Task inputs
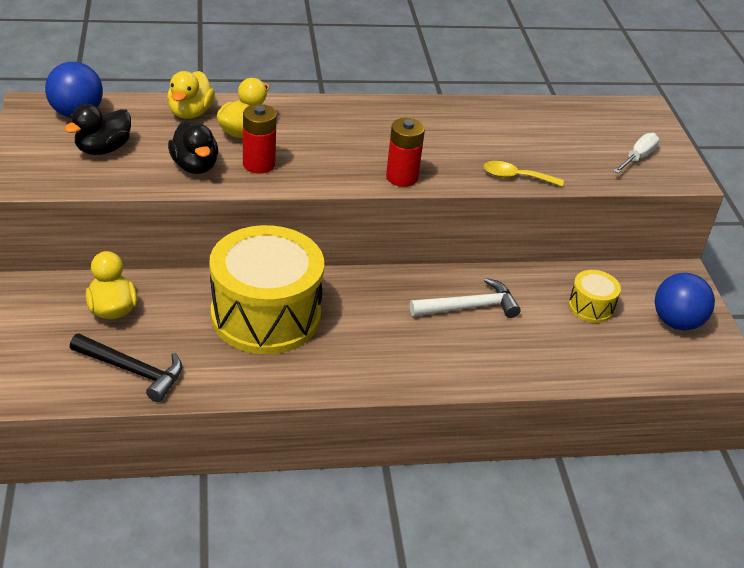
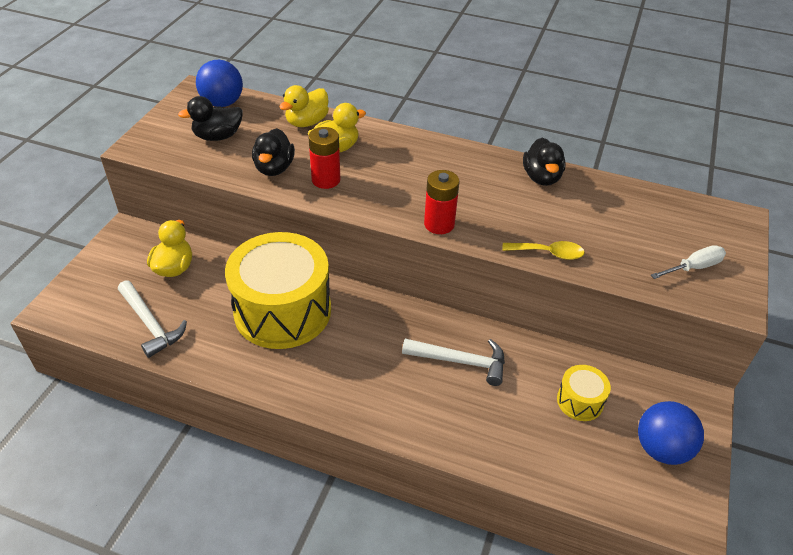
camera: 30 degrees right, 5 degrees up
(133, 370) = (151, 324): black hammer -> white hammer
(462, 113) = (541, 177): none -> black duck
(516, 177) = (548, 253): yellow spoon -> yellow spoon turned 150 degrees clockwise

* * *

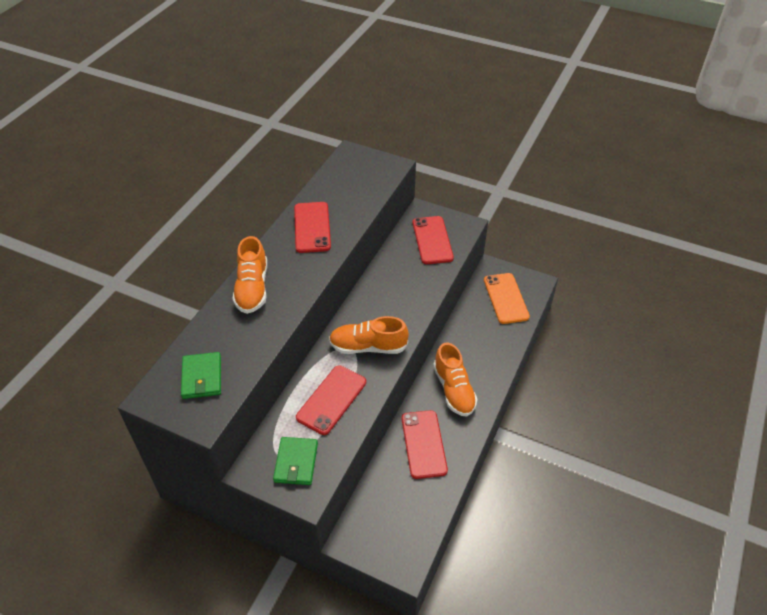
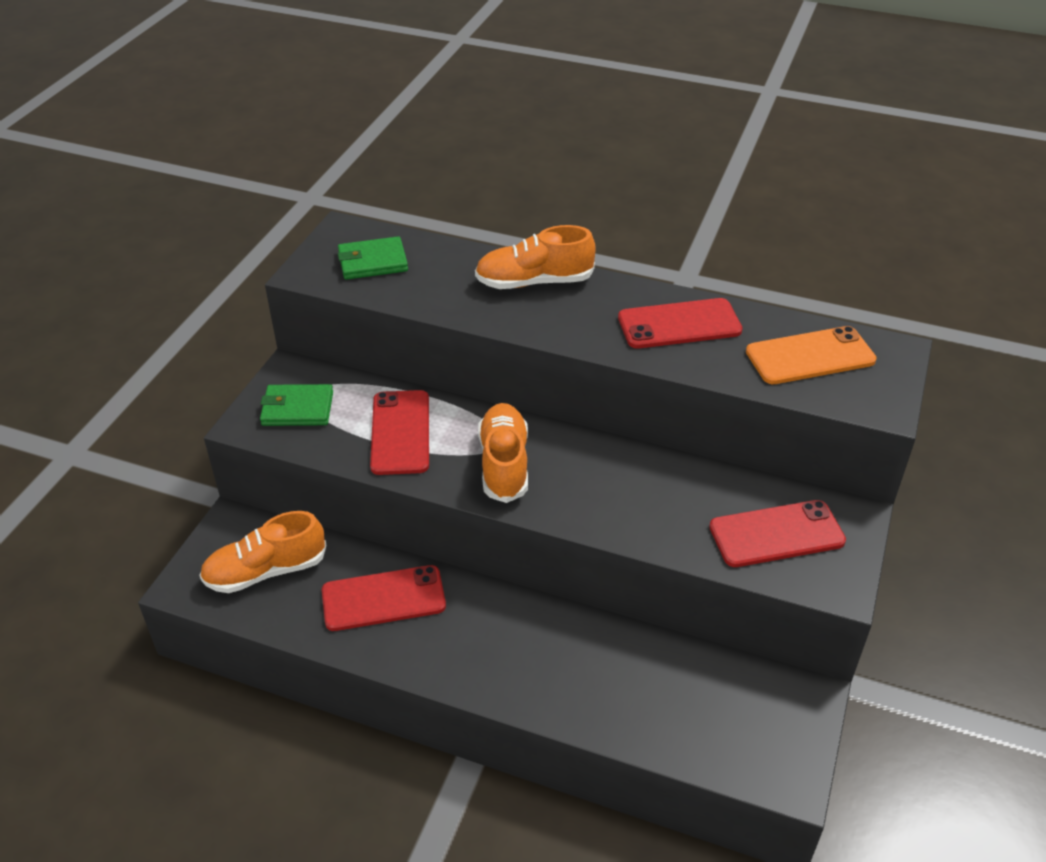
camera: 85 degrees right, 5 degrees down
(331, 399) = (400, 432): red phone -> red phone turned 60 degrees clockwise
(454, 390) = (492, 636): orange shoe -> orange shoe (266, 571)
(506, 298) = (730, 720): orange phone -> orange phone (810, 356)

What is needed
What is needed is a verbatim copy of every line in the records above from the one containing "camera: 30 degrees right, 5 degrees up" down to the one containing "(516, 177) = (548, 253): yellow", both included, and nothing more.

Written response
camera: 30 degrees right, 5 degrees up
(133, 370) = (151, 324): black hammer -> white hammer
(462, 113) = (541, 177): none -> black duck
(516, 177) = (548, 253): yellow spoon -> yellow spoon turned 150 degrees clockwise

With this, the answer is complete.